» RECORDED INFORMATION:
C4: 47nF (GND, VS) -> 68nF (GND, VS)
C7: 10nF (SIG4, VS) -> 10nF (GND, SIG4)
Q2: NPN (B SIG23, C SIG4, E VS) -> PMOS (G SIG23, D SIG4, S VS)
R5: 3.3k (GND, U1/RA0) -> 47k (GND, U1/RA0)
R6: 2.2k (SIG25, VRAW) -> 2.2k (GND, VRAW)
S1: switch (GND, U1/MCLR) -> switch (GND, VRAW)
--
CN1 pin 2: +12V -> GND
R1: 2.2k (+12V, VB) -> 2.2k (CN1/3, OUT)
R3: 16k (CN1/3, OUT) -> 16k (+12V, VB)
* * *
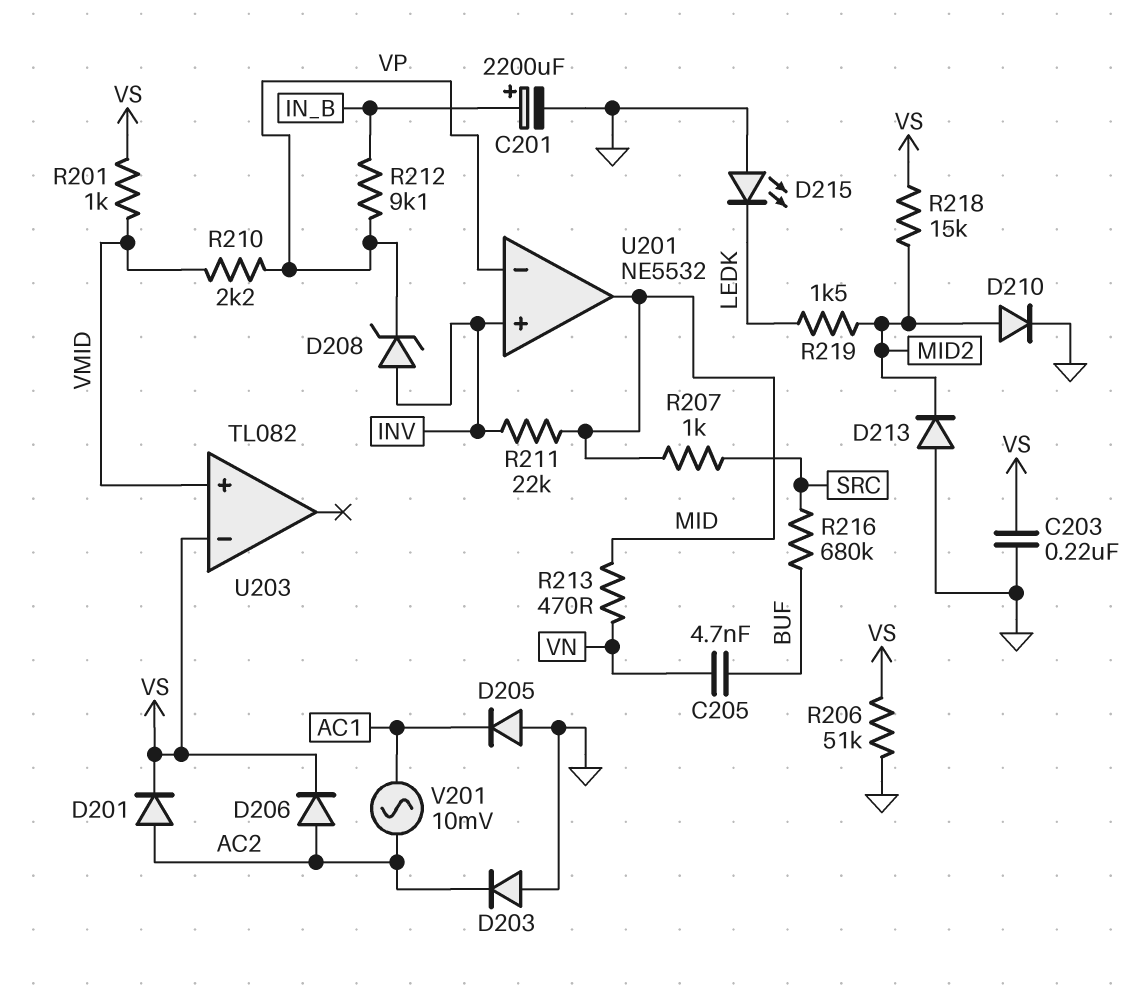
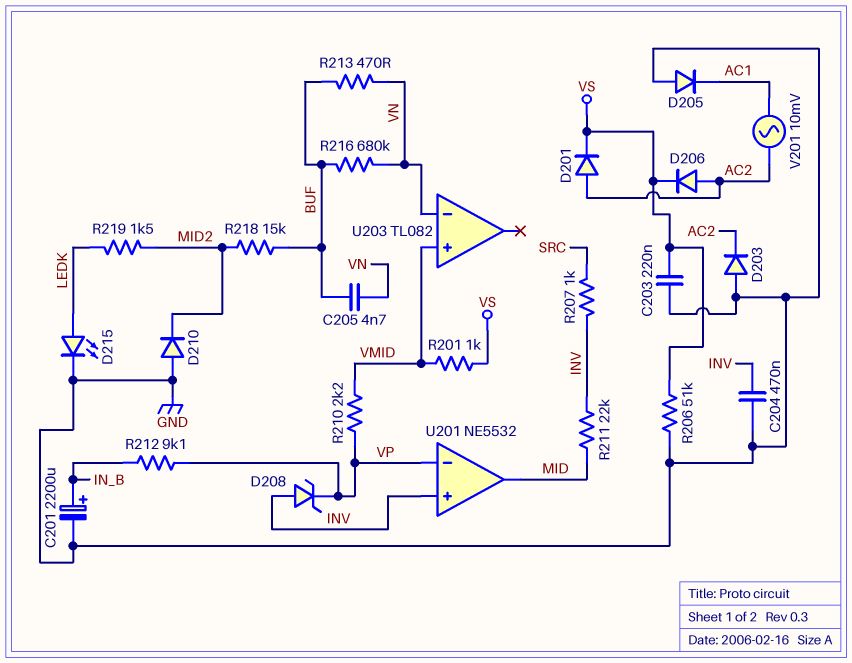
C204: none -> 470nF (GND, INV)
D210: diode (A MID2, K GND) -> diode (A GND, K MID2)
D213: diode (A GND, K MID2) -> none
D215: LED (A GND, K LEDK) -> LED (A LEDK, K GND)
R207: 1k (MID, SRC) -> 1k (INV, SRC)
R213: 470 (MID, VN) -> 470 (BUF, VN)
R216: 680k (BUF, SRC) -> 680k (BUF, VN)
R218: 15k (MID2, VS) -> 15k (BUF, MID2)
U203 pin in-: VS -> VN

» BRIEF:
Repeat exactly the lines above from the one with "C4: 47nF (GND, VS) -> 68nF (GND, VS)" up to and including the one with "R6: 2.2k (SIG25, VRAW) -> 2.2k (GND, VRAW)". No other line belongs in the reply.

» RESULT FOR THIS TASK:
C4: 47nF (GND, VS) -> 68nF (GND, VS)
C7: 10nF (SIG4, VS) -> 10nF (GND, SIG4)
Q2: NPN (B SIG23, C SIG4, E VS) -> PMOS (G SIG23, D SIG4, S VS)
R5: 3.3k (GND, U1/RA0) -> 47k (GND, U1/RA0)
R6: 2.2k (SIG25, VRAW) -> 2.2k (GND, VRAW)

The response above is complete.